Start at the line in the entries below that contains "tan brick G9 level 1 -> tan brick J1 level 1", stop at the line that contains "blue brick H3:J3", and output exactly the lines in that span, both ends included.

Source records ->
= = =

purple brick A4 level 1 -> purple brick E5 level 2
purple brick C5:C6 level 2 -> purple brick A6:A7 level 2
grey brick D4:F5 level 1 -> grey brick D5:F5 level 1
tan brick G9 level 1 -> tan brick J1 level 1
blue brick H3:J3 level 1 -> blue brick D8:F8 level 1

= = =

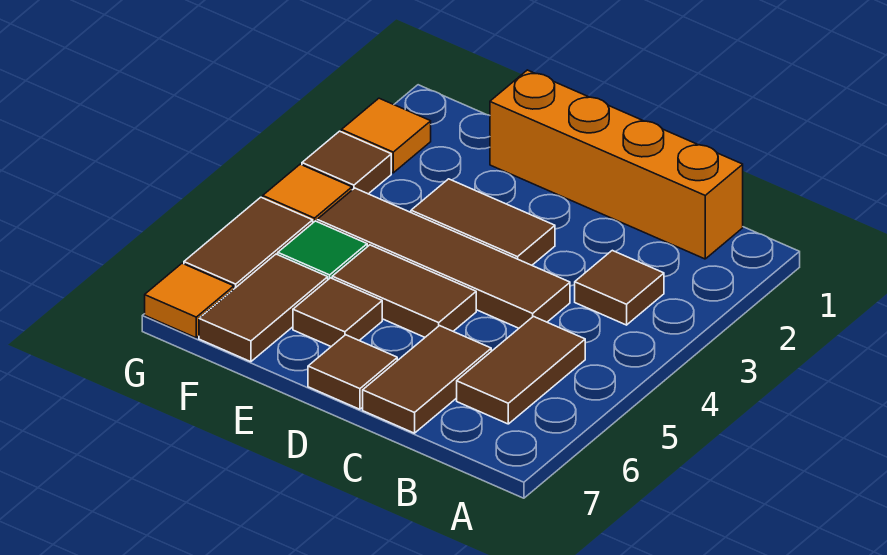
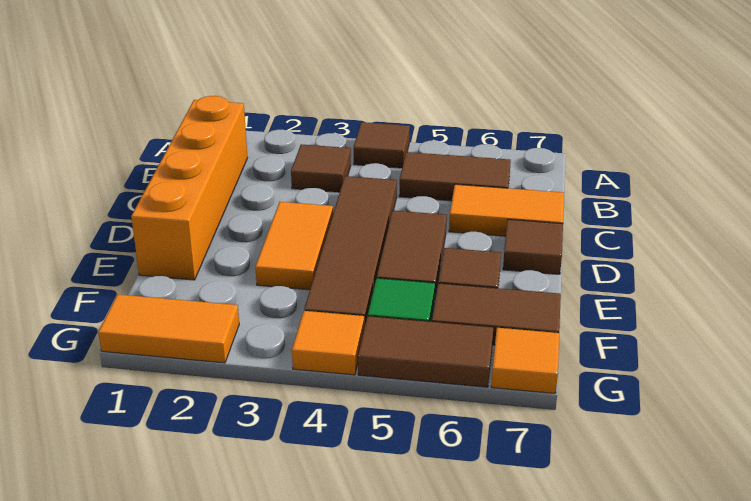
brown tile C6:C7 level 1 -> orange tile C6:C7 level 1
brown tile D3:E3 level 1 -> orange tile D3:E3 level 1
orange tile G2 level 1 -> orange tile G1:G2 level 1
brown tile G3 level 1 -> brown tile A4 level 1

= = =

Exercise output ->
tan brick G9 level 1 -> tan brick J1 level 1
blue brick H3:J3 level 1 -> blue brick D8:F8 level 1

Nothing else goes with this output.